_WHAT THE TASK REQUIRES_. Please give all of the data again, character for character, and drop the pictures.

++++ MATERIAL PROVIDED

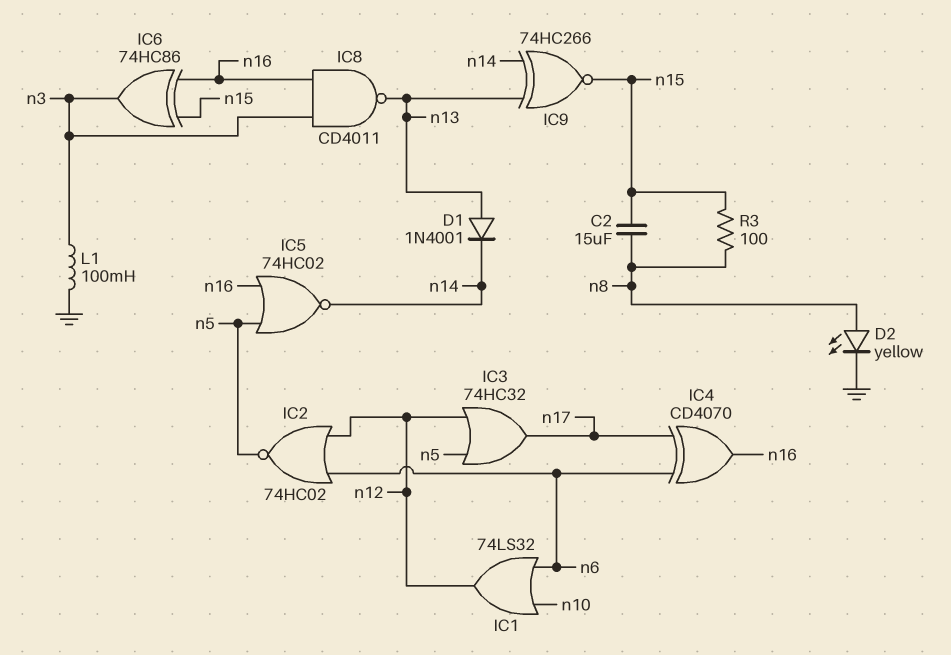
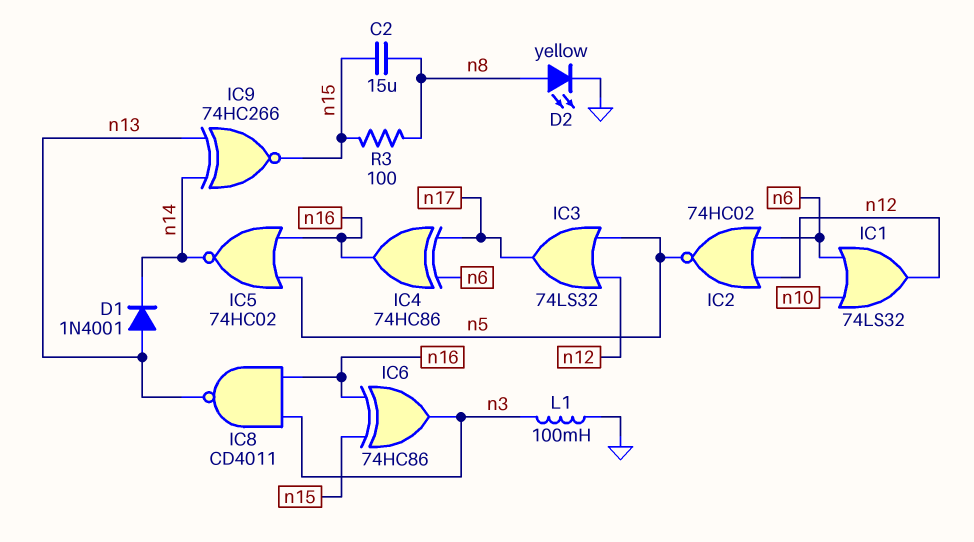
IC3: OR 74HC32 (in n5, in n12, out n17) -> OR 74LS32 (in n5, in n12, out n17)
IC4: XOR CD4070 (in n6, in n17, out n16) -> XOR 74HC86 (in n6, in n17, out n16)

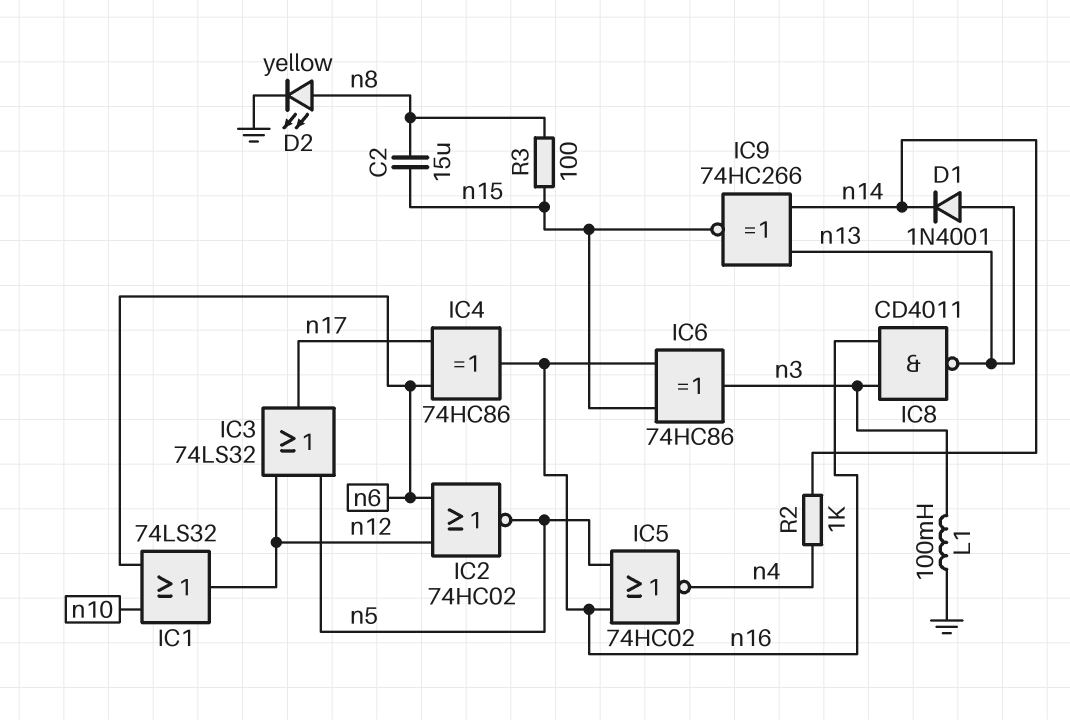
IC5: NOR 74HC02 (in n5, in n16, out n14) -> NOR 74HC02 (in n5, in n16, out n4)
R2: none -> 1k (n4, n14)

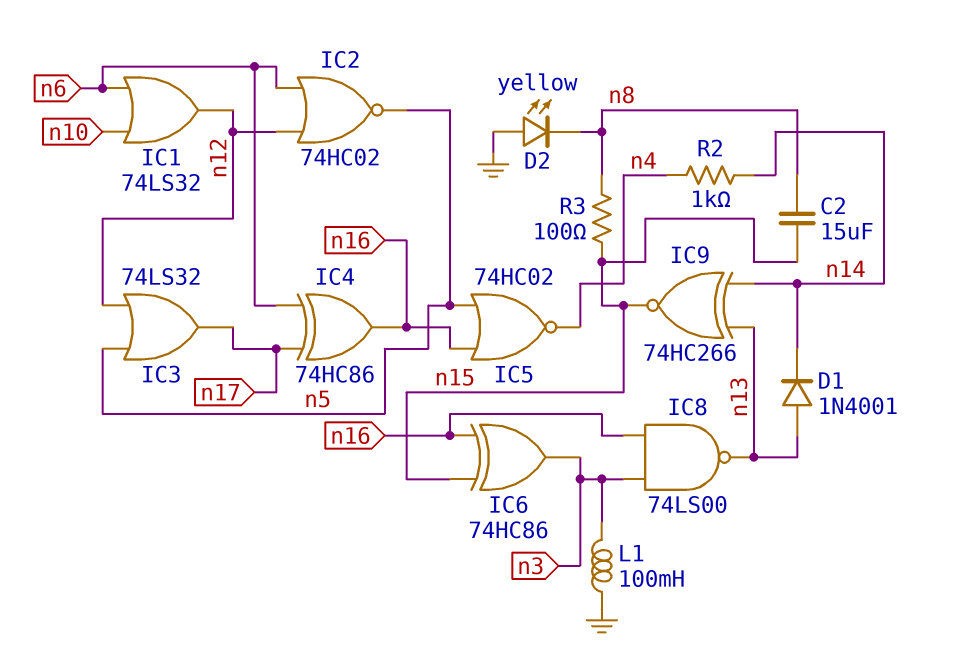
D2: LED yellow (A n8, K GND) -> LED yellow (A GND, K n8)
IC8: NAND CD4011 (in n3, in n16, out n13) -> NAND 74LS00 (in n3, in n16, out n13)

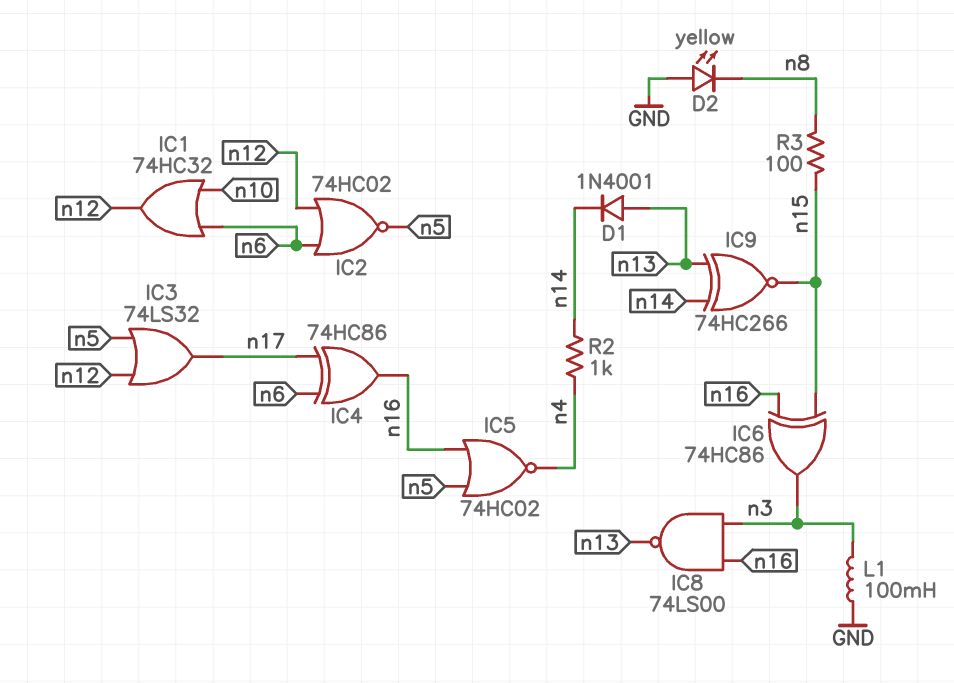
C2: 15uF (n8, n15) -> none
IC1: OR 74LS32 (in n6, in n10, out n12) -> OR 74HC32 (in n6, in n10, out n12)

++++++++

_ANSWER BOX_.
IC3: OR 74HC32 (in n5, in n12, out n17) -> OR 74LS32 (in n5, in n12, out n17)
IC4: XOR CD4070 (in n6, in n17, out n16) -> XOR 74HC86 (in n6, in n17, out n16)

IC5: NOR 74HC02 (in n5, in n16, out n14) -> NOR 74HC02 (in n5, in n16, out n4)
R2: none -> 1k (n4, n14)

D2: LED yellow (A n8, K GND) -> LED yellow (A GND, K n8)
IC8: NAND CD4011 (in n3, in n16, out n13) -> NAND 74LS00 (in n3, in n16, out n13)

C2: 15uF (n8, n15) -> none
IC1: OR 74LS32 (in n6, in n10, out n12) -> OR 74HC32 (in n6, in n10, out n12)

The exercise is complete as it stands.